Instruction: Omit any picture, and return the remaining data exactly as written.

Materials provided:
▽

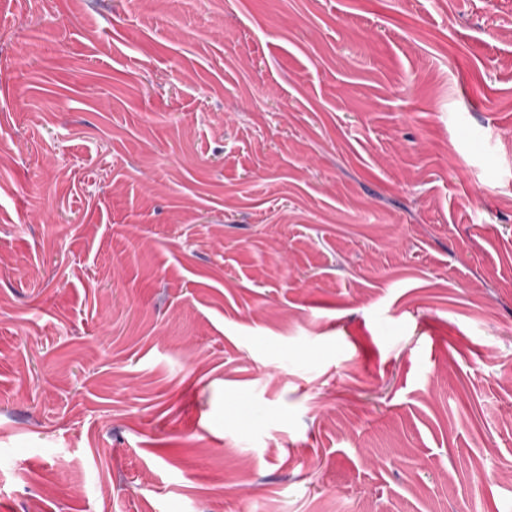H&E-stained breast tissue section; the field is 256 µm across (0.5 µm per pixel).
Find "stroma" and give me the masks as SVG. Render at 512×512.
<instances>
[{
	"label": "stroma",
	"mask_w": 512,
	"mask_h": 512,
	"mask_svg": "<svg viewBox=\"0 0 512 512\" xmlns=\"http://www.w3.org/2000/svg\"><path fill=\"white\" fill-rule=\"evenodd\" d=\"M0 512H512V0H0Z\"/></svg>",
	"instance_id": "35a3bbf8"
}]
</instances>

△

Task output:
H&E-stained breast tissue section; the field is 256 µm across (0.5 µm per pixel).
Find "stroma" and give me the masks as SVG. Render at 512×512.
<instances>
[{
	"label": "stroma",
	"mask_w": 512,
	"mask_h": 512,
	"mask_svg": "<svg viewBox=\"0 0 512 512\" xmlns=\"http://www.w3.org/2000/svg\"><path fill=\"white\" fill-rule=\"evenodd\" d=\"M0 512H512V0H0Z\"/></svg>",
	"instance_id": "35a3bbf8"
}]
</instances>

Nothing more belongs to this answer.